GIVEN RECORDS:
++++++++
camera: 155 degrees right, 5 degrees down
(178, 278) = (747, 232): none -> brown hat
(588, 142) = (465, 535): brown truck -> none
++++++++
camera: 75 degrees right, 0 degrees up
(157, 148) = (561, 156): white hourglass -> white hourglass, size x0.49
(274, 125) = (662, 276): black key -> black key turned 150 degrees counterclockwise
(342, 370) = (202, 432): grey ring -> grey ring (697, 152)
++++++++
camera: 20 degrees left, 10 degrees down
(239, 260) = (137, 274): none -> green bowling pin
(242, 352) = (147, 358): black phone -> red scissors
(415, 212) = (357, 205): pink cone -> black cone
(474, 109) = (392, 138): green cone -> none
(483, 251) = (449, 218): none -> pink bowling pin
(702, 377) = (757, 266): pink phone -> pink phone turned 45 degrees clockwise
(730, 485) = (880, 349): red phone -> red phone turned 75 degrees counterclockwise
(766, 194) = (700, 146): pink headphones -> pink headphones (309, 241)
++++++++
WORK ORDER: Which of the lines in the listing above include "cone"? Report each of them.

TASK SOLUTION:
(415, 212) = (357, 205): pink cone -> black cone
(474, 109) = (392, 138): green cone -> none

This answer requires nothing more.